INFORMATION SHOWN

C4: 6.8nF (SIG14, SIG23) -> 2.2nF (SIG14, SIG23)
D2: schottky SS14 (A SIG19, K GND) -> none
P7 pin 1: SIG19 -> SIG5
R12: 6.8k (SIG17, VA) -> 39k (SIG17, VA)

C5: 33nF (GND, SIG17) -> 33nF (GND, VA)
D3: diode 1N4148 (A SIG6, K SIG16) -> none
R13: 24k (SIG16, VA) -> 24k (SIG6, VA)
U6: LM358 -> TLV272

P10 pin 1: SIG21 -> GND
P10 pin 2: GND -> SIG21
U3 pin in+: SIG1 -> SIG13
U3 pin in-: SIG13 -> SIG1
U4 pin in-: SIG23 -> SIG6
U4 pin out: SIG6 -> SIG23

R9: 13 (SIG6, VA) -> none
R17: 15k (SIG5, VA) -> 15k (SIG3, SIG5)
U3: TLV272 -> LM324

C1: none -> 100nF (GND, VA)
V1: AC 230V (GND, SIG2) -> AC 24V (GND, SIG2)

TASK
Each entry above needs to be duplicated exactly.

SOLUTION
C4: 6.8nF (SIG14, SIG23) -> 2.2nF (SIG14, SIG23)
D2: schottky SS14 (A SIG19, K GND) -> none
P7 pin 1: SIG19 -> SIG5
R12: 6.8k (SIG17, VA) -> 39k (SIG17, VA)

C5: 33nF (GND, SIG17) -> 33nF (GND, VA)
D3: diode 1N4148 (A SIG6, K SIG16) -> none
R13: 24k (SIG16, VA) -> 24k (SIG6, VA)
U6: LM358 -> TLV272

P10 pin 1: SIG21 -> GND
P10 pin 2: GND -> SIG21
U3 pin in+: SIG1 -> SIG13
U3 pin in-: SIG13 -> SIG1
U4 pin in-: SIG23 -> SIG6
U4 pin out: SIG6 -> SIG23

R9: 13 (SIG6, VA) -> none
R17: 15k (SIG5, VA) -> 15k (SIG3, SIG5)
U3: TLV272 -> LM324

C1: none -> 100nF (GND, VA)
V1: AC 230V (GND, SIG2) -> AC 24V (GND, SIG2)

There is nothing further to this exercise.